● WHAT IS REQUIRED
Repeat exactly the lines below that lie between the line with "R2: 470k (+5V, N_2) -> 470k (N_2, N_6)" and the line with "U2: buffer 74HC125", counting both of those lines as part of the answer.

● DATA RECORDS

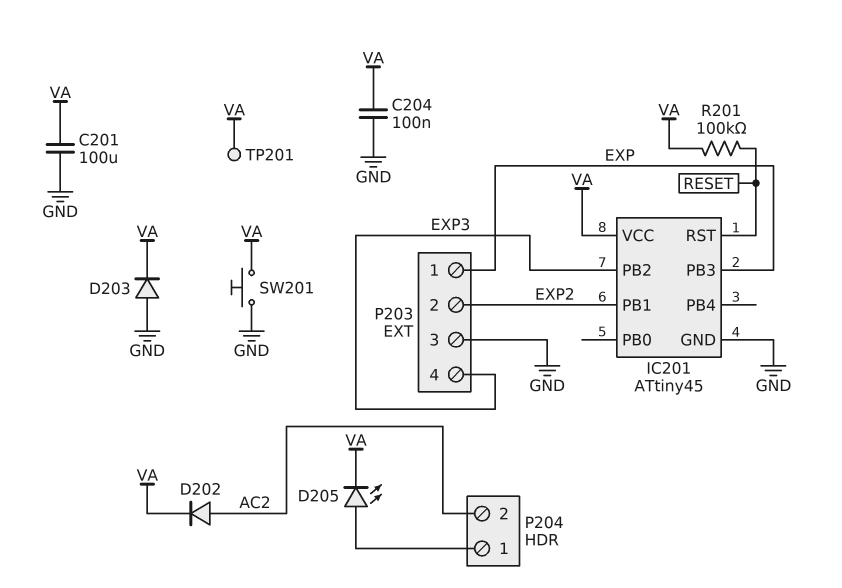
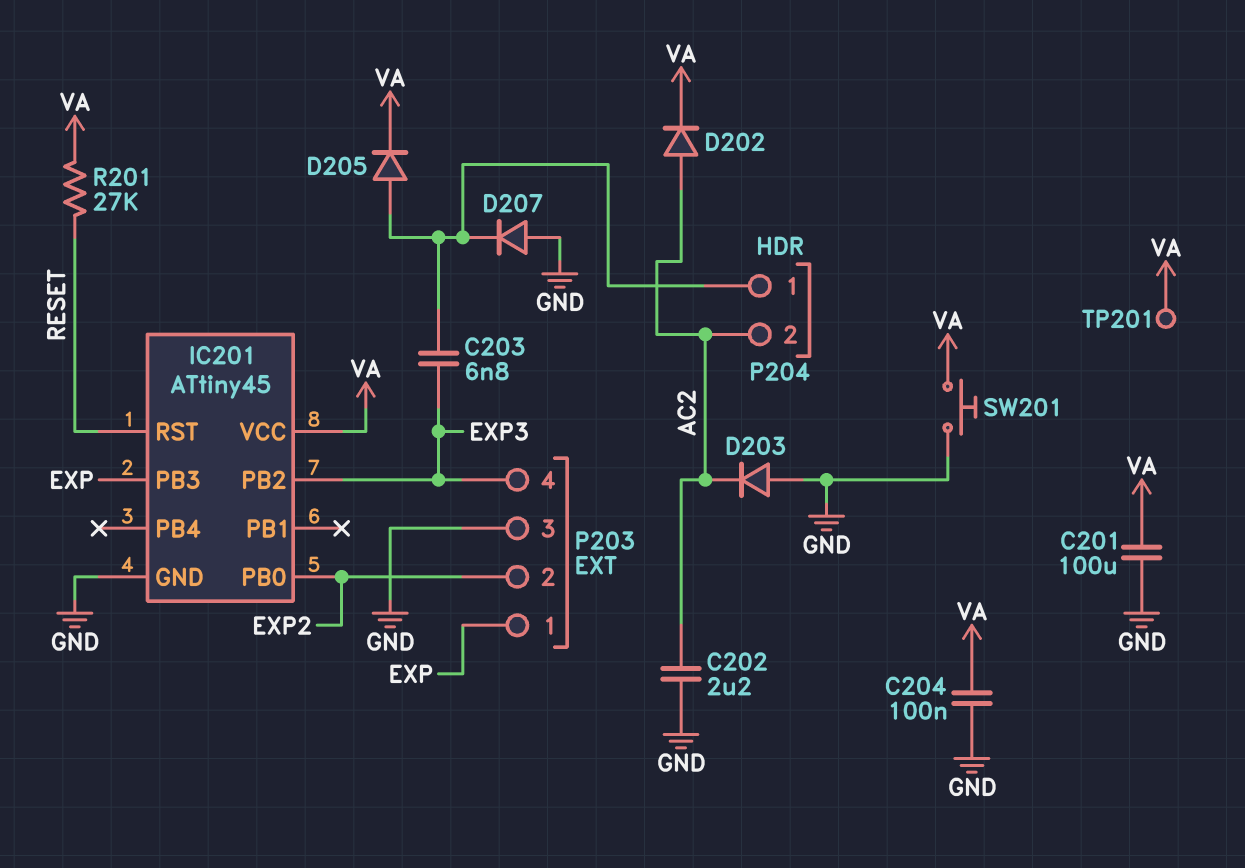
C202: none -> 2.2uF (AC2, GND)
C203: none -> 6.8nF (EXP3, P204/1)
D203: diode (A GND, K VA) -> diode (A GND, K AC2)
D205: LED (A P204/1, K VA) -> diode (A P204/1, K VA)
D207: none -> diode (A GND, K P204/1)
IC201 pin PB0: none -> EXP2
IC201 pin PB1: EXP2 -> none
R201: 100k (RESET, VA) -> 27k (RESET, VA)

* * *

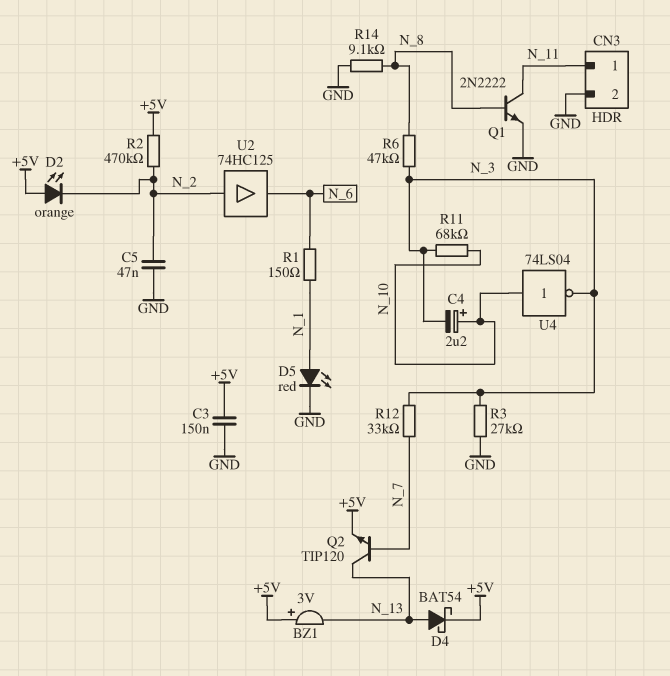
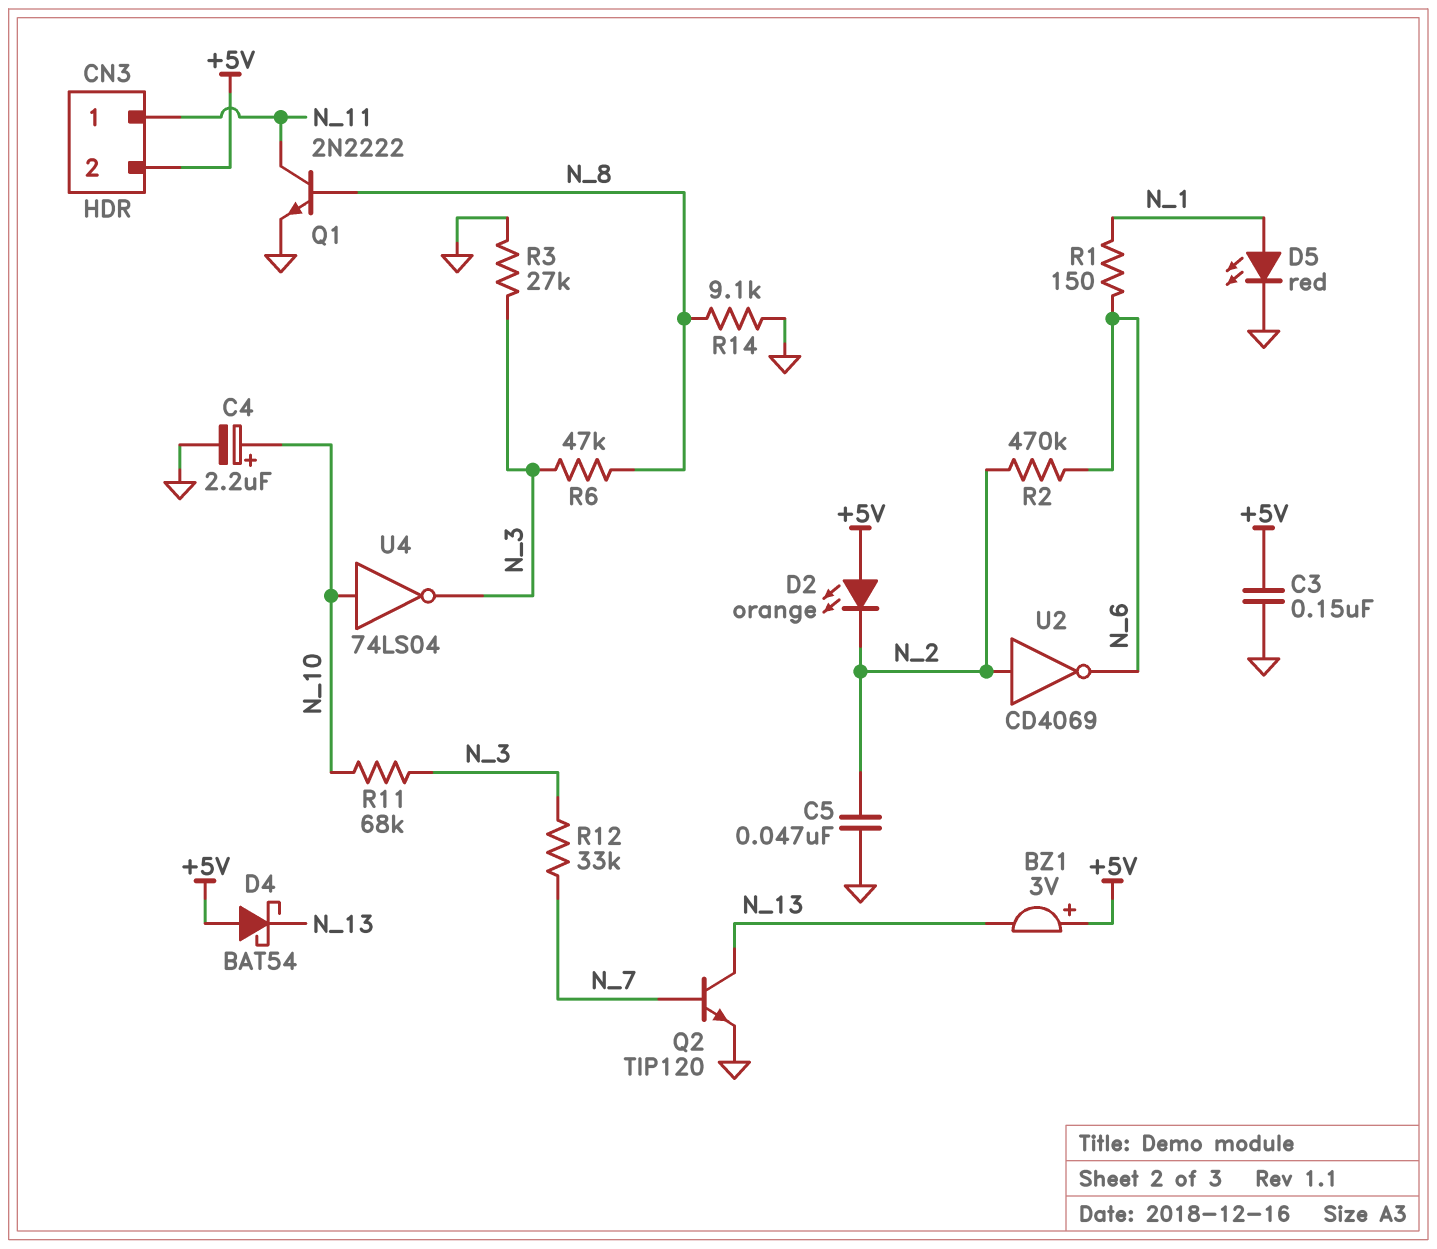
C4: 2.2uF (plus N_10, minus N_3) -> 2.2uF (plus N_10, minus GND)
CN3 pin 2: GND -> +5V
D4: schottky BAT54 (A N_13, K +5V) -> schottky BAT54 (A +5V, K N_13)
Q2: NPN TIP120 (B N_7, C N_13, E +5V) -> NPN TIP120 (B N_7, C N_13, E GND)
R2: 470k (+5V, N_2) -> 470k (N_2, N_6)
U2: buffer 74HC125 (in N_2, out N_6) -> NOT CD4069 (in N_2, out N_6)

● TASK RESPONSE
R2: 470k (+5V, N_2) -> 470k (N_2, N_6)
U2: buffer 74HC125 (in N_2, out N_6) -> NOT CD4069 (in N_2, out N_6)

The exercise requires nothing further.